Begin DATA SHOWN

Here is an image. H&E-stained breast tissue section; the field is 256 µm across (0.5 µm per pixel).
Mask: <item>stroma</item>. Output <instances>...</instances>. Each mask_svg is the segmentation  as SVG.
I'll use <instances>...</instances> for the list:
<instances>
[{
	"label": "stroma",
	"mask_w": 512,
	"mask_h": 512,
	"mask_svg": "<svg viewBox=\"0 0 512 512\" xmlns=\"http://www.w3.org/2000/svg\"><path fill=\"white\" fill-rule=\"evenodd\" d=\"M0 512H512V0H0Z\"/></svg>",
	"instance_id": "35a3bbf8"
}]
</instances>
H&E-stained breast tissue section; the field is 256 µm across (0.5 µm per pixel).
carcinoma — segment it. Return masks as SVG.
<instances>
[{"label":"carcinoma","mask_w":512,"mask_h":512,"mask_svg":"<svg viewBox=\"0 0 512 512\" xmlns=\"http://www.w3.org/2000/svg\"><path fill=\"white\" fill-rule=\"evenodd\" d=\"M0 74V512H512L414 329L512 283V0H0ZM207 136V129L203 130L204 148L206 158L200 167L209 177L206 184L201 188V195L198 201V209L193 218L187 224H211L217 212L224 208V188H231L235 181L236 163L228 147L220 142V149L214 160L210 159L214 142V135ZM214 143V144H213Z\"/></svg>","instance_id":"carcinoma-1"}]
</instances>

End DATA SHOWN

## JOB
Output all of the data again. Match it exactly.

## SOLUTION TO THE PROBLEM
Here is an image. H&E-stained breast tissue section; the field is 256 µm across (0.5 µm per pixel).
Mask: <item>stroma</item>. Output <instances>...</instances>. Each mask_svg is the segmentation  as SVG.
I'll use <instances>...</instances> for the list:
<instances>
[{
	"label": "stroma",
	"mask_w": 512,
	"mask_h": 512,
	"mask_svg": "<svg viewBox=\"0 0 512 512\" xmlns=\"http://www.w3.org/2000/svg\"><path fill=\"white\" fill-rule=\"evenodd\" d=\"M0 512H512V0H0Z\"/></svg>",
	"instance_id": "35a3bbf8"
}]
</instances>
H&E-stained breast tissue section; the field is 256 µm across (0.5 µm per pixel).
carcinoma — segment it. Return masks as SVG.
<instances>
[{"label":"carcinoma","mask_w":512,"mask_h":512,"mask_svg":"<svg viewBox=\"0 0 512 512\" xmlns=\"http://www.w3.org/2000/svg\"><path fill=\"white\" fill-rule=\"evenodd\" d=\"M0 74V512H512L414 329L512 283V0H0ZM207 136V129L203 130L204 148L206 158L200 167L209 177L206 184L201 188V195L198 201V209L193 218L187 224H211L217 212L224 208V188H231L235 181L236 163L228 147L220 142V149L214 160L210 159L214 142V135ZM214 143V144H213Z\"/></svg>","instance_id":"carcinoma-1"}]
</instances>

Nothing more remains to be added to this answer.